Task requirements
Rewrite the material from its start up to and including the line with "road 8 (residential): [(138,201),(0,156)]", switching "footpaths" to "walkways" and leaving everything else unchanged. Return only those lines.

Dataset rows:
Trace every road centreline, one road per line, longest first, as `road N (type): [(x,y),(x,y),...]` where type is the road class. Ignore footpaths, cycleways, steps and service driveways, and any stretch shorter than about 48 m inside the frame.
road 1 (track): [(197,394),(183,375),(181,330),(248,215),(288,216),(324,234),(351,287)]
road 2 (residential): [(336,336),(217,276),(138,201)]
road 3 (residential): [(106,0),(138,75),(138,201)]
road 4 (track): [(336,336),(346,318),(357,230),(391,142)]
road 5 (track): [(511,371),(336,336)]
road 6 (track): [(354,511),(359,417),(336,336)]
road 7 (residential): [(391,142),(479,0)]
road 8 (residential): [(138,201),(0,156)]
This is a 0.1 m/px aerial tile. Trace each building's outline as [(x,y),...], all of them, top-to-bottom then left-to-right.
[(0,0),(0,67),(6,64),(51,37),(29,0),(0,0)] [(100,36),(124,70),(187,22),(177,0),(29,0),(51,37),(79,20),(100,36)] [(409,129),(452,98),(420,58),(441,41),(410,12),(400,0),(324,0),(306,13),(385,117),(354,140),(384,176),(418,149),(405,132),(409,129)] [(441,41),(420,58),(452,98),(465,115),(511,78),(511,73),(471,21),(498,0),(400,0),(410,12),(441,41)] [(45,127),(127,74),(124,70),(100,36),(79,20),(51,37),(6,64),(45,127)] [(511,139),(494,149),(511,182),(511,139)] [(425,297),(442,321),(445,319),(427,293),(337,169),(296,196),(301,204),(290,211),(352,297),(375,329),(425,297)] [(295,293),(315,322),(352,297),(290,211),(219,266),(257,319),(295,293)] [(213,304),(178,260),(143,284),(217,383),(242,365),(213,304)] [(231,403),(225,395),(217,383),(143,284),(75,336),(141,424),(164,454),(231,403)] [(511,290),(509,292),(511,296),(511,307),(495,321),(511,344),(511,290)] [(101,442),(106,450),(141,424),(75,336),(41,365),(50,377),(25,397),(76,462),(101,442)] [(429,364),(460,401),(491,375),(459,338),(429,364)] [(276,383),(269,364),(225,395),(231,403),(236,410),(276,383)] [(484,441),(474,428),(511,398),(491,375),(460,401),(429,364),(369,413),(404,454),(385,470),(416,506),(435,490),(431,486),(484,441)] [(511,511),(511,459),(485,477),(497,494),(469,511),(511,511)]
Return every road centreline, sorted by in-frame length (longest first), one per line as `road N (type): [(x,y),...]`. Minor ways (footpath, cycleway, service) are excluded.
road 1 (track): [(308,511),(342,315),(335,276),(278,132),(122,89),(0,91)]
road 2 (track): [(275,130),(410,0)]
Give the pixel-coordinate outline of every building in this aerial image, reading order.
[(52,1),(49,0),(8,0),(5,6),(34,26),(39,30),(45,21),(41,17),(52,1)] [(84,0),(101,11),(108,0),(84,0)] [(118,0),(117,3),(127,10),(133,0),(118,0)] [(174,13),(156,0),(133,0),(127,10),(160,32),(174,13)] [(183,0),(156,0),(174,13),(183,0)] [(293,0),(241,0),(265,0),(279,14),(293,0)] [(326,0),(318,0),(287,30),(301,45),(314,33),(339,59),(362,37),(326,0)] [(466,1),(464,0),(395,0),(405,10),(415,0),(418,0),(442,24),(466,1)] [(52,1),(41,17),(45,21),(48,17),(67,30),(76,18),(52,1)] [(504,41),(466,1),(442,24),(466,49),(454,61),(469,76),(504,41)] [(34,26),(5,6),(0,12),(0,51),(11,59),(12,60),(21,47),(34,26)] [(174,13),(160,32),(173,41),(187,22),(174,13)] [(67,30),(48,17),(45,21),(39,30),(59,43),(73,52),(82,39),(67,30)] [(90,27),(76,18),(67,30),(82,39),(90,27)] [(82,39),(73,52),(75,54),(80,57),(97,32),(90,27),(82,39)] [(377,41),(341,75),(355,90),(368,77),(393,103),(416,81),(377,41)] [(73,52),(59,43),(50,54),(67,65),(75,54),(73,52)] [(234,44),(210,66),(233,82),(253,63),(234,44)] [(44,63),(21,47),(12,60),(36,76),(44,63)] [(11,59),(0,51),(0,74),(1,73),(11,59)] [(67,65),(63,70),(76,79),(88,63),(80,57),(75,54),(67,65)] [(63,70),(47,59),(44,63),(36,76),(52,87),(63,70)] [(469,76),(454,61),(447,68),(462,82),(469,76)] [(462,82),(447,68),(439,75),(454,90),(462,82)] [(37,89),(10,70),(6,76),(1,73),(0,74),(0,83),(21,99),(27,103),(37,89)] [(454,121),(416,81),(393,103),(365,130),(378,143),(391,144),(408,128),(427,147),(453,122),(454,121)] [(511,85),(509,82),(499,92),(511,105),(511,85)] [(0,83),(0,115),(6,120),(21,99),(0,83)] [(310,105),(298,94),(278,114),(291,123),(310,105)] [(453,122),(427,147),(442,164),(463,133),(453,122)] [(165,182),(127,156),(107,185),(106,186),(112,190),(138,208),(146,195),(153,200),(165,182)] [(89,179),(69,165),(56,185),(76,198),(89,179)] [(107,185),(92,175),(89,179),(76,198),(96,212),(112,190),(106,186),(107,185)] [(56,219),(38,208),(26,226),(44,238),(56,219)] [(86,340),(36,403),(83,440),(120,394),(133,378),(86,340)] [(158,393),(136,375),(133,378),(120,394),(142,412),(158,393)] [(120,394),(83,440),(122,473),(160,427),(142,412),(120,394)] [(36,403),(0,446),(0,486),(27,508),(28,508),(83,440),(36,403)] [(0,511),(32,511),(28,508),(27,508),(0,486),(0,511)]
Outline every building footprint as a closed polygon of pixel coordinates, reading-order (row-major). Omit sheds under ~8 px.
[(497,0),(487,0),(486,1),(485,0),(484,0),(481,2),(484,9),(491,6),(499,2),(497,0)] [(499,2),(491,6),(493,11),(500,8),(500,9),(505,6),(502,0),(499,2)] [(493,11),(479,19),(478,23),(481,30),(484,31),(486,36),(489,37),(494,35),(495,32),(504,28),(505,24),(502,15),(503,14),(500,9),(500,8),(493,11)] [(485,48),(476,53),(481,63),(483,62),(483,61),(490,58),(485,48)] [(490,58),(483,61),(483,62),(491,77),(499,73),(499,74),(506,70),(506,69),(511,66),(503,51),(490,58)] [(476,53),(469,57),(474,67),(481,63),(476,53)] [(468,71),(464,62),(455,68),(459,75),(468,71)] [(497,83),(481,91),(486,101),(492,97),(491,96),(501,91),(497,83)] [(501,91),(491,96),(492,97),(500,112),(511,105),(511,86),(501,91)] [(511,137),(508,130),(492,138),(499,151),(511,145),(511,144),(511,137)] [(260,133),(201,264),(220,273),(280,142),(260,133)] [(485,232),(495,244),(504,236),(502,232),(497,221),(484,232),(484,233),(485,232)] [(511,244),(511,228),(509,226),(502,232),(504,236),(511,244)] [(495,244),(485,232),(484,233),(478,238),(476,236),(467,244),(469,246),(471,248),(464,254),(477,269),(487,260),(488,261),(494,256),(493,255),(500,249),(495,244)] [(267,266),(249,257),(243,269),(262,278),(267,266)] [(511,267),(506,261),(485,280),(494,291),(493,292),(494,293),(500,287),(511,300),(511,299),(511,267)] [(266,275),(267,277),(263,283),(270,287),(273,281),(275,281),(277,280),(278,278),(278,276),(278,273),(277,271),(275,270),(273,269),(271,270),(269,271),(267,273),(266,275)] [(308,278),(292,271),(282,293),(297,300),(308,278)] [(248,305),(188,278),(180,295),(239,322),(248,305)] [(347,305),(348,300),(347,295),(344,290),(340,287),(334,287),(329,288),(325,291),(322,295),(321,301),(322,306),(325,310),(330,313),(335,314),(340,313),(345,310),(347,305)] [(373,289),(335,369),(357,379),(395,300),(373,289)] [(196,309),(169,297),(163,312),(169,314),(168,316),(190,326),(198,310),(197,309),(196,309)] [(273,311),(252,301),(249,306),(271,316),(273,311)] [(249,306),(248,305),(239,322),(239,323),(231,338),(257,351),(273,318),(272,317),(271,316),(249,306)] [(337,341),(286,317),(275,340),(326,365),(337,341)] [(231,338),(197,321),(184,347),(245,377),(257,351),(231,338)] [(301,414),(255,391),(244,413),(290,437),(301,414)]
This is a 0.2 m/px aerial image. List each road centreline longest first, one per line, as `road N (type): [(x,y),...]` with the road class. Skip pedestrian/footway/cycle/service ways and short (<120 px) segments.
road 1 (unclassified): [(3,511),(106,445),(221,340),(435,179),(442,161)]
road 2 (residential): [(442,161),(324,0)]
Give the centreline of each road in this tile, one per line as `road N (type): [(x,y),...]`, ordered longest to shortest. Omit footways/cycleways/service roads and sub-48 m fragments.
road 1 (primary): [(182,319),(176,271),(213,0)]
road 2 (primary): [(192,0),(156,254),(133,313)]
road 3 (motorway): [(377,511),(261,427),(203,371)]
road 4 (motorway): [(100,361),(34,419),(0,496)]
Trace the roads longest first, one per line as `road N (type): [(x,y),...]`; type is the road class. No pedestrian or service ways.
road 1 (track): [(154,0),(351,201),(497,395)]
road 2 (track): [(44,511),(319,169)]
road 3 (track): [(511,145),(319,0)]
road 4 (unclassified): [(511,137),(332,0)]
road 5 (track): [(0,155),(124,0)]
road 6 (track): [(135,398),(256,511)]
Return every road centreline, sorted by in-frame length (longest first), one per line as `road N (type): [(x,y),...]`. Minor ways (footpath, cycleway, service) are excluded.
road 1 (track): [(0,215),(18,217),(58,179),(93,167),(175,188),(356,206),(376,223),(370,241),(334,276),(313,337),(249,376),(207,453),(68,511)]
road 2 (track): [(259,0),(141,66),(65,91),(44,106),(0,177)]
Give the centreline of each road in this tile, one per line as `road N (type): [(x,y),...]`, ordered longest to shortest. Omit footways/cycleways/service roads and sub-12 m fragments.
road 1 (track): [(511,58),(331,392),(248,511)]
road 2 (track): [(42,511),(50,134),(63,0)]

Right answer
Trace every road centreline, one road per line, longest first, as `road N (type): [(x,y),(x,y),...]` where type is the road class. Ignore walkways, cycleways, steps and service driveways, and any stretch shorter than about 48 m inside the frame.
road 1 (track): [(197,394),(183,375),(181,330),(248,215),(288,216),(324,234),(351,287)]
road 2 (residential): [(336,336),(217,276),(138,201)]
road 3 (residential): [(106,0),(138,75),(138,201)]
road 4 (track): [(336,336),(346,318),(357,230),(391,142)]
road 5 (track): [(511,371),(336,336)]
road 6 (track): [(354,511),(359,417),(336,336)]
road 7 (residential): [(391,142),(479,0)]
road 8 (residential): [(138,201),(0,156)]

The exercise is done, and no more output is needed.